[Scene edit records]
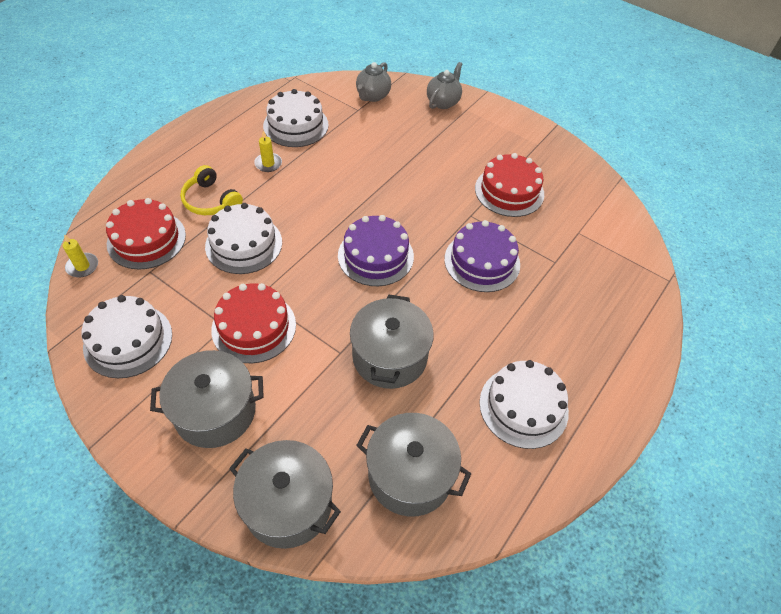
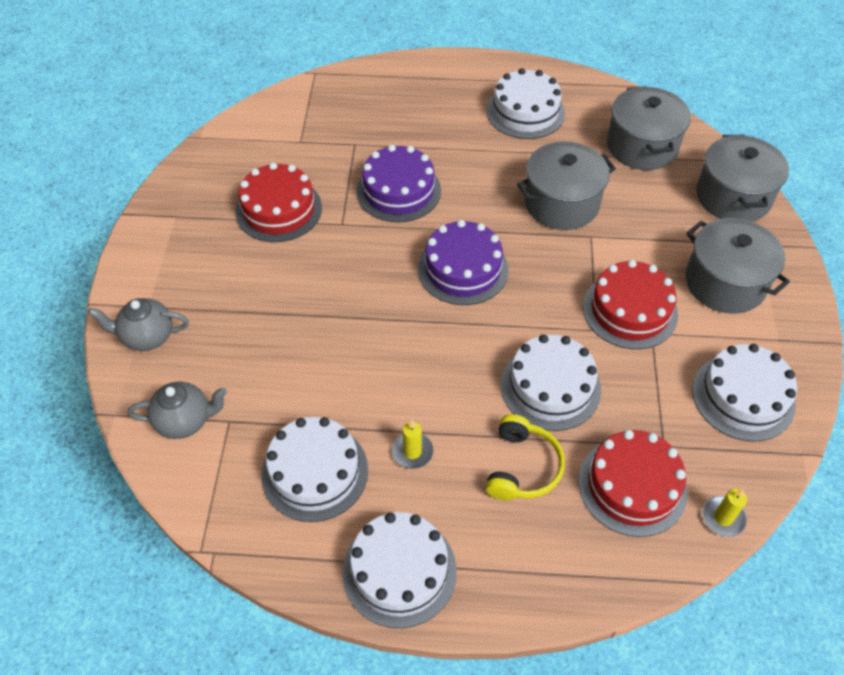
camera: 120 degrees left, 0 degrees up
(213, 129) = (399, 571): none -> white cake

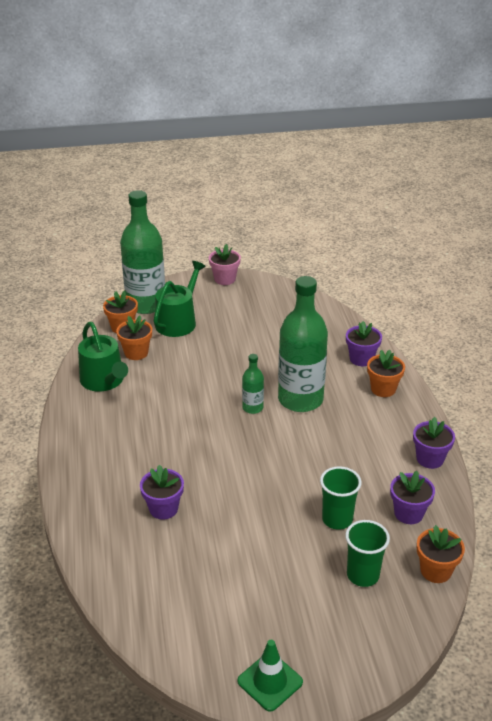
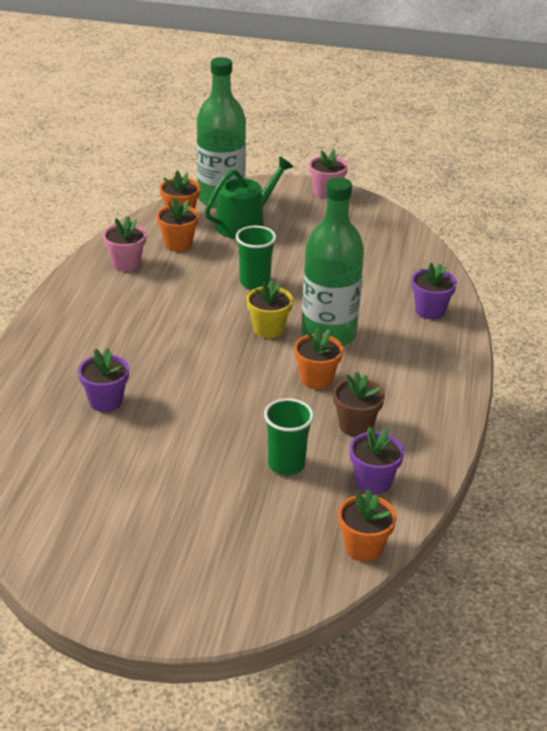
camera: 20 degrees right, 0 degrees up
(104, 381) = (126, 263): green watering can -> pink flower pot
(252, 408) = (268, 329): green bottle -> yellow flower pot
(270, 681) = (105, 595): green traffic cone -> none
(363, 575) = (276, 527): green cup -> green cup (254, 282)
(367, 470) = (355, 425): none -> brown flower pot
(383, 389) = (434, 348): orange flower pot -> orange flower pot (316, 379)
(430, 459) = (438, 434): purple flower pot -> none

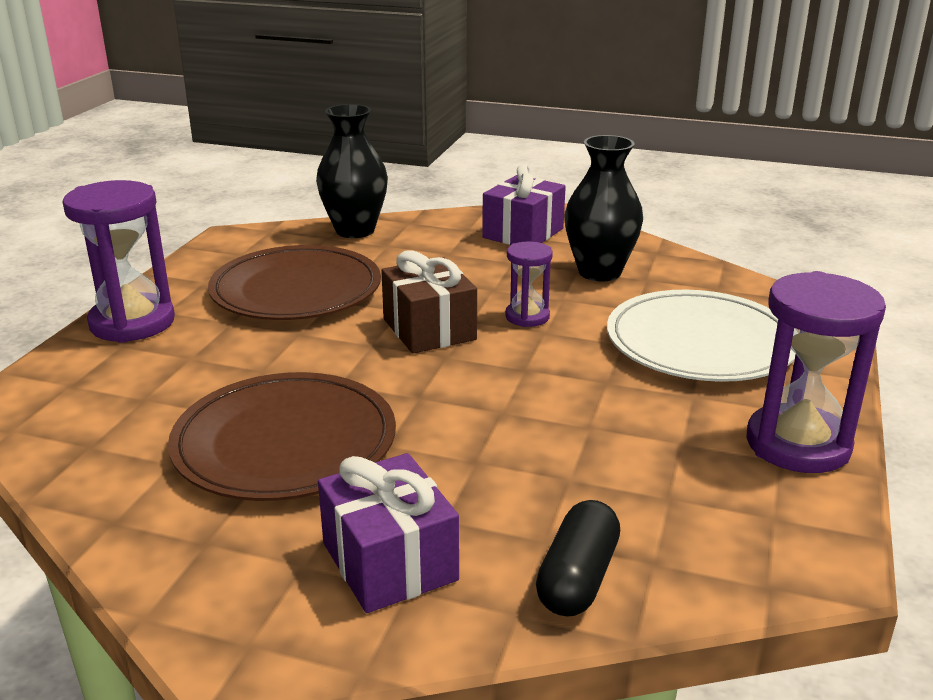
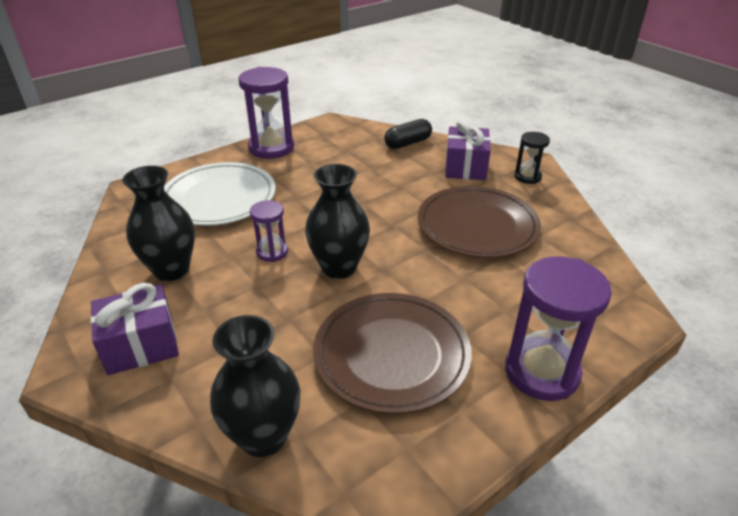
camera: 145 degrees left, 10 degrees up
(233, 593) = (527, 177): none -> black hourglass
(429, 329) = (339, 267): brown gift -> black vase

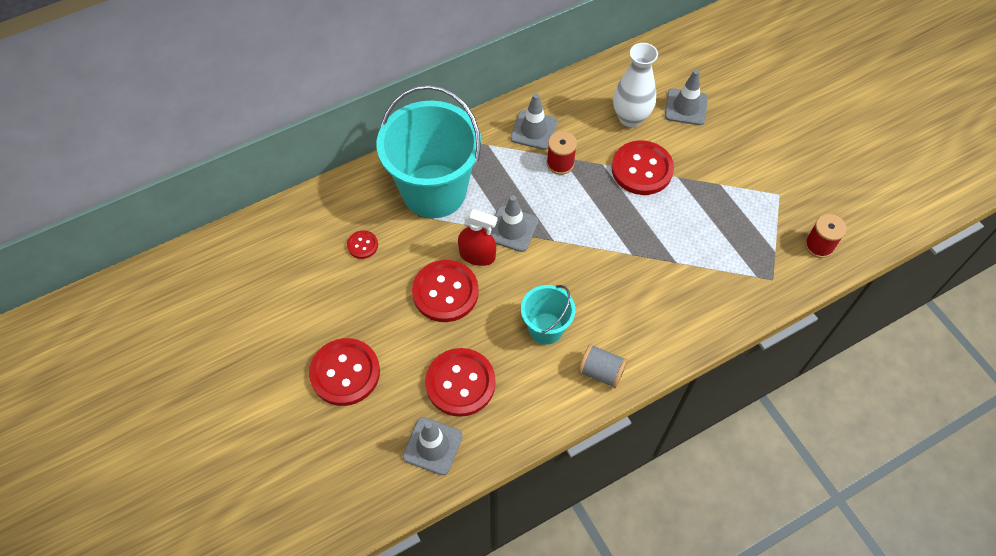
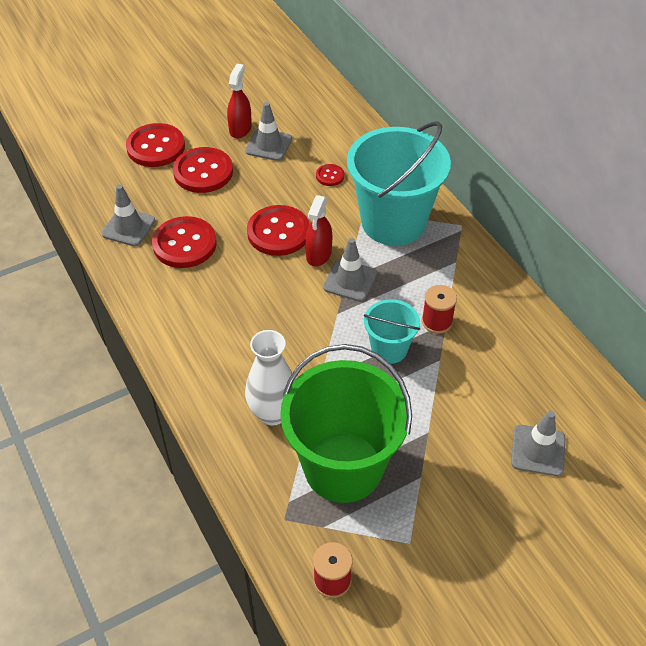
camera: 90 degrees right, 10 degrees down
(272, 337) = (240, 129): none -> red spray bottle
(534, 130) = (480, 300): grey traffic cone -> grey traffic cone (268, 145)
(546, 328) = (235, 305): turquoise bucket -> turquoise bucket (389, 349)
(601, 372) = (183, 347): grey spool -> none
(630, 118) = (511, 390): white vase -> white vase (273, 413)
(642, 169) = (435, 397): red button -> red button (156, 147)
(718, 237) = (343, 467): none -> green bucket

→ Problem requirements: Repeat the data word for word. Skip the pictures.

→ Output for this exercise:
camera: 120 degrees left, 0 degrees up
(213, 129) = (399, 571): none -> white cake

camera: 20 degrees right, 0 degrees up
(104, 381) = (126, 263): green watering can -> pink flower pot
(252, 408) = (268, 329): green bottle -> yellow flower pot
(270, 681) = (105, 595): green traffic cone -> none
(363, 575) = (276, 527): green cup -> green cup (254, 282)
(367, 470) = (355, 425): none -> brown flower pot
(383, 389) = (434, 348): orange flower pot -> orange flower pot (316, 379)
(430, 459) = (438, 434): purple flower pot -> none

camera: 145 degrees left, 10 degrees up
(233, 593) = (527, 177): none -> black hourglass
(429, 329) = (339, 267): brown gift -> black vase

camera: 90 degrees right, 10 degrees down
(272, 337) = (240, 129): none -> red spray bottle
(534, 130) = (480, 300): grey traffic cone -> grey traffic cone (268, 145)
(546, 328) = (235, 305): turquoise bucket -> turquoise bucket (389, 349)
(601, 372) = (183, 347): grey spool -> none
(630, 118) = (511, 390): white vase -> white vase (273, 413)
(642, 169) = (435, 397): red button -> red button (156, 147)
(718, 237) = (343, 467): none -> green bucket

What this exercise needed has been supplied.